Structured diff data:
+ + +

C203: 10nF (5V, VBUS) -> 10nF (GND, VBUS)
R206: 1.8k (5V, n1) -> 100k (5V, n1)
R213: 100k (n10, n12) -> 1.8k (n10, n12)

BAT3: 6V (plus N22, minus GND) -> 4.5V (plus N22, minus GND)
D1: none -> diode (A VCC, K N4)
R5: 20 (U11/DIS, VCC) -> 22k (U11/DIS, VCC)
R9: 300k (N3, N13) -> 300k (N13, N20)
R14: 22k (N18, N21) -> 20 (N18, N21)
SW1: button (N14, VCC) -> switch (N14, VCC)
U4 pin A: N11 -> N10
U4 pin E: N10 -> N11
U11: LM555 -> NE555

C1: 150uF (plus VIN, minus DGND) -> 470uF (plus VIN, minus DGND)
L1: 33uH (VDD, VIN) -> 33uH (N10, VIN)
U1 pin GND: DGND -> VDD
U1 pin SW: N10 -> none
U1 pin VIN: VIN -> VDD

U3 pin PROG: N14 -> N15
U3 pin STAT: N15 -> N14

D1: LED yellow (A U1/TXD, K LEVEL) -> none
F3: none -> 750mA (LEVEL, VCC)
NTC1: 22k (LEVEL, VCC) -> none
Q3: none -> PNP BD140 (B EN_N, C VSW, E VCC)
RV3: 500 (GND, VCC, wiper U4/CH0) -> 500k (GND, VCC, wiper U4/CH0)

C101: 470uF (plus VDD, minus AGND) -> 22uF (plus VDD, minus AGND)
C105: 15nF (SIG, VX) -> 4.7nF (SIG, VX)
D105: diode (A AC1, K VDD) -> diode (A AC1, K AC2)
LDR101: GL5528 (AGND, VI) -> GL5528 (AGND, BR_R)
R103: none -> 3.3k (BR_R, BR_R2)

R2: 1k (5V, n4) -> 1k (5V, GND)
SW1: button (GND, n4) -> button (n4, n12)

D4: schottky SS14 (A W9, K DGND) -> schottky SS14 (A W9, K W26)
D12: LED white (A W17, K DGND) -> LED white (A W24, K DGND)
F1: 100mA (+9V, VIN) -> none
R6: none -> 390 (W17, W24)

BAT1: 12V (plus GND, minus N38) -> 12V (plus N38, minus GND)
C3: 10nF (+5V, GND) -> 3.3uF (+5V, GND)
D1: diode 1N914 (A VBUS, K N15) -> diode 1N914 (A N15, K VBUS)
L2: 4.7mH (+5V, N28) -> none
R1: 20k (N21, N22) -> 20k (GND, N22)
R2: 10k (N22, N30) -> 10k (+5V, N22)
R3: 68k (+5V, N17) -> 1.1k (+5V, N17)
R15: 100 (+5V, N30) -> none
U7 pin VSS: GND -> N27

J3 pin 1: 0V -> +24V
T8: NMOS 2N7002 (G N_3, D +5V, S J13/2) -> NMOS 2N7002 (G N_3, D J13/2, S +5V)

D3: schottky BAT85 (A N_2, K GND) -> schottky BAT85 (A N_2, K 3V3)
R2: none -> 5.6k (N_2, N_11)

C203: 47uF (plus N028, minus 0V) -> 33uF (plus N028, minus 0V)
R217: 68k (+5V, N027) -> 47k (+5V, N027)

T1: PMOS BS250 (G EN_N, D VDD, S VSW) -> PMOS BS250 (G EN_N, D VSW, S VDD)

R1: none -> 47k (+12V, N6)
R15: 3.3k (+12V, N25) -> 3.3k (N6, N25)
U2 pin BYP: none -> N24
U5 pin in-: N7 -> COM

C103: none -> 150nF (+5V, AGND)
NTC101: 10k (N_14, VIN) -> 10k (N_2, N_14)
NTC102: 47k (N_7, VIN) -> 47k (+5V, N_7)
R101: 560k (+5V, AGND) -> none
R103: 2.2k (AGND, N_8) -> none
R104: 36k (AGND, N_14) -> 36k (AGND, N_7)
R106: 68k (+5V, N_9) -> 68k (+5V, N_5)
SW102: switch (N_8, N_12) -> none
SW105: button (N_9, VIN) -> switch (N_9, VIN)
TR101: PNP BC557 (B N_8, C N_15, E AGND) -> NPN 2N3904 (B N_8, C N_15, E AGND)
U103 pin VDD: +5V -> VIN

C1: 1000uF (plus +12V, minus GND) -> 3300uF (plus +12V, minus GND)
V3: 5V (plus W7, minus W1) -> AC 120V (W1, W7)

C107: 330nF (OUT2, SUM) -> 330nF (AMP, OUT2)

+ + +

Try it: Copy each line above holding "schottky".

Task response:
D4: schottky SS14 (A W9, K DGND) -> schottky SS14 (A W9, K W26)
D3: schottky BAT85 (A N_2, K GND) -> schottky BAT85 (A N_2, K 3V3)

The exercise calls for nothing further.